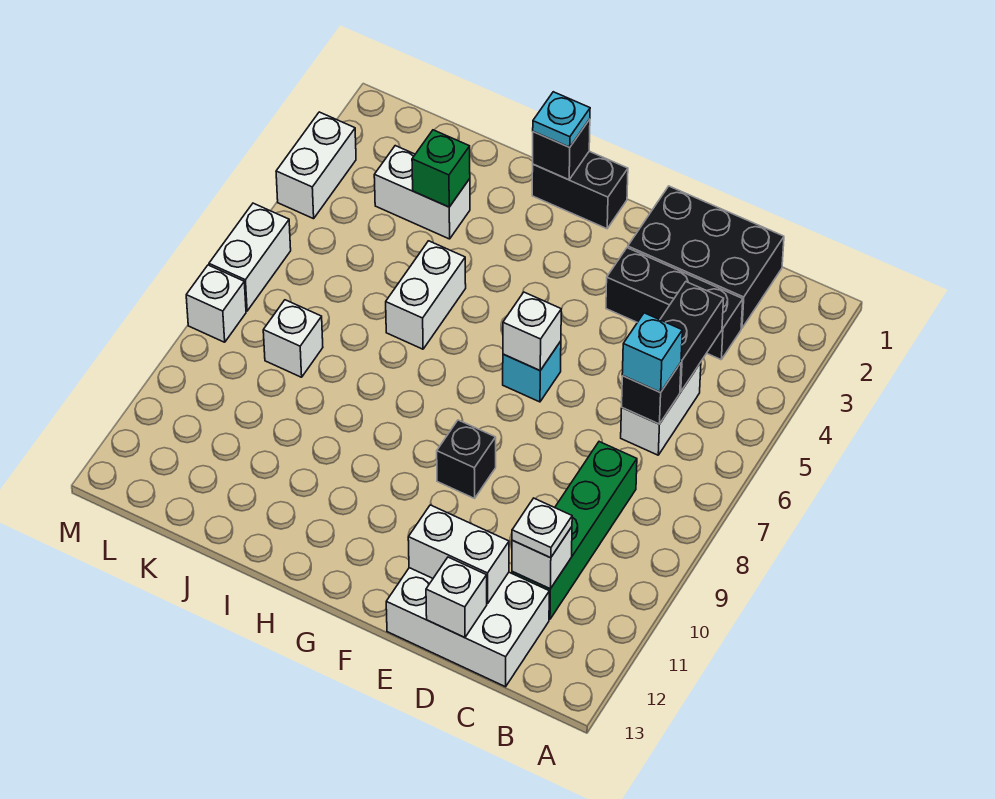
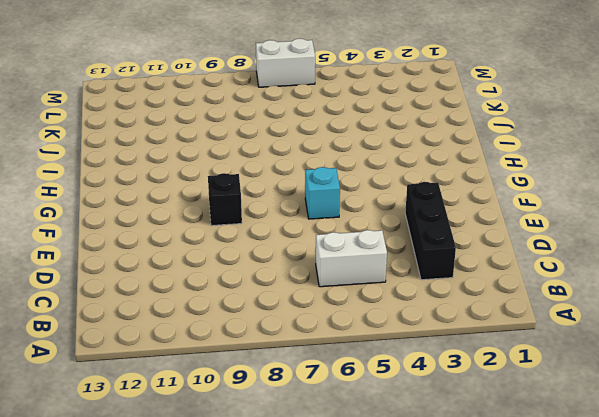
none -> black brick C1:E2 level 1
none -> green brick C8:C11 level 1
none -> white brick C12:E13 level 1

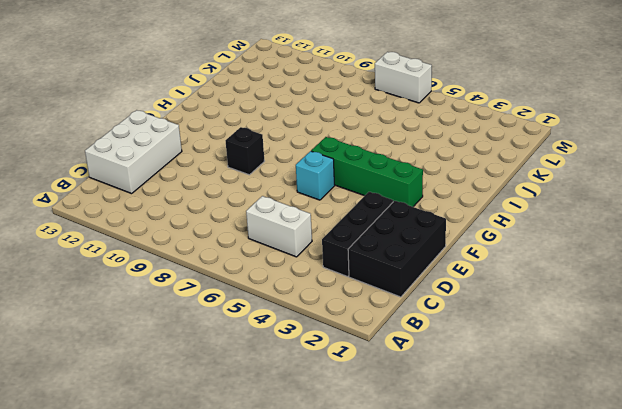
green brick G3:G6 level 1 -> green brick C8:C11 level 1
none -> black brick G1:H1 level 1
none -> white brick I5:I6 level 1
none -> white brick J3:K3 level 1

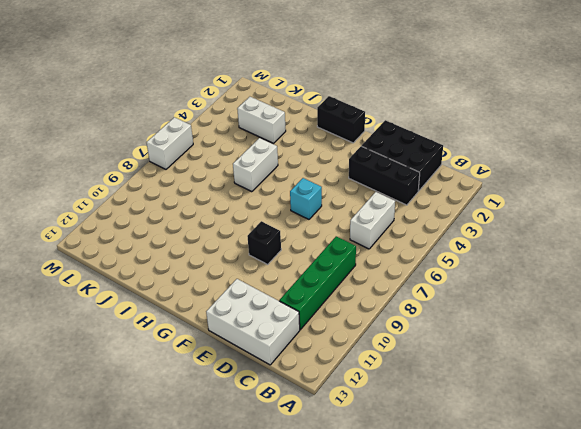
none -> white brick K8 level 1
none -> white brick M3:M4 level 1
none -> white brick M8 level 1

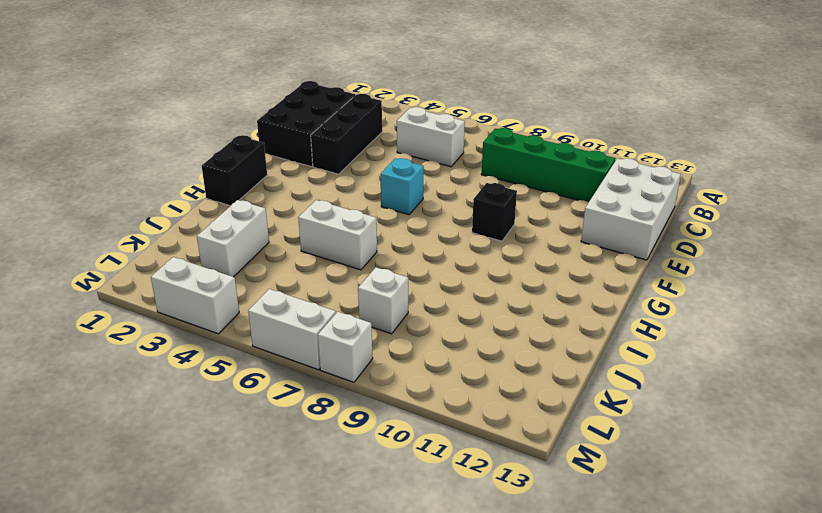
none -> black brick C4:C5 level 2
none -> black brick C6 level 2
none -> white brick C11 level 2

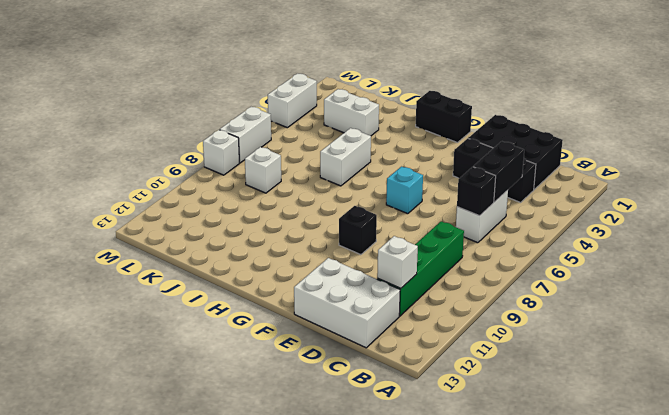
none -> white brick D12:E12 level 2
none -> white brick D13 level 2
none -> white brick F6 level 2

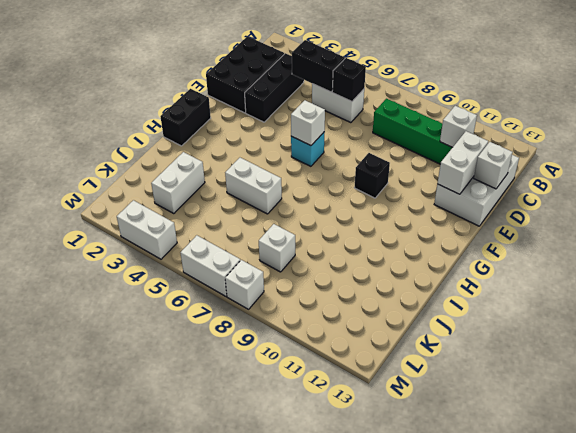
none -> black brick H1 level 2
none -> green brick J3 level 2
none -> cyan brick C6 level 3

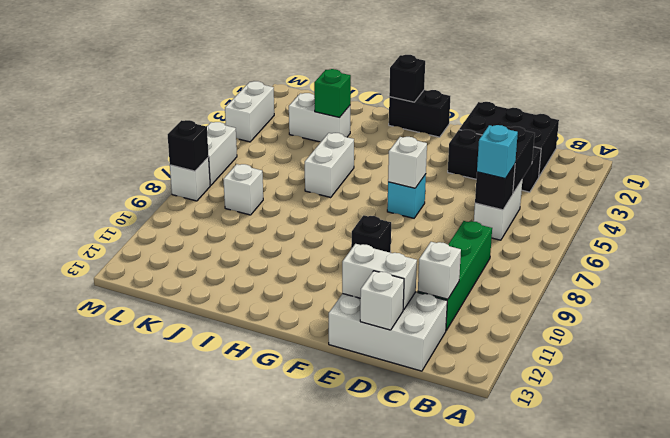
black brick M8 level 2 -> none
none -> white plate C11 level 3
none -> cyan plate H1 level 3

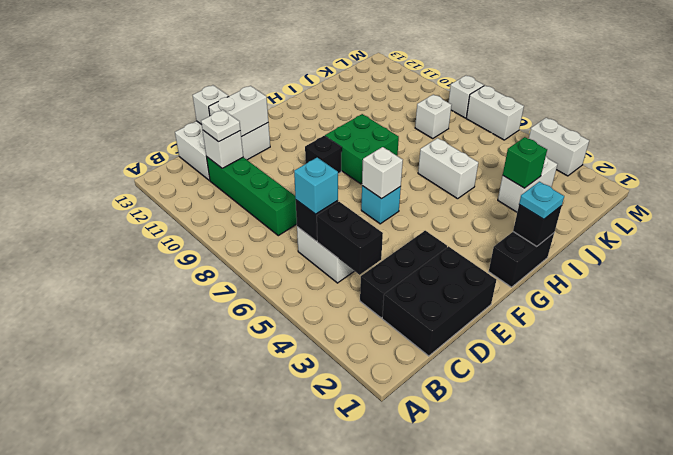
green brick G8:H9 level 1 -> none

•••••

• [Problem]:
Every line in the data above that contains the word "cyan" should be copied.

• [Response area]:
none -> cyan brick C6 level 3
none -> cyan plate H1 level 3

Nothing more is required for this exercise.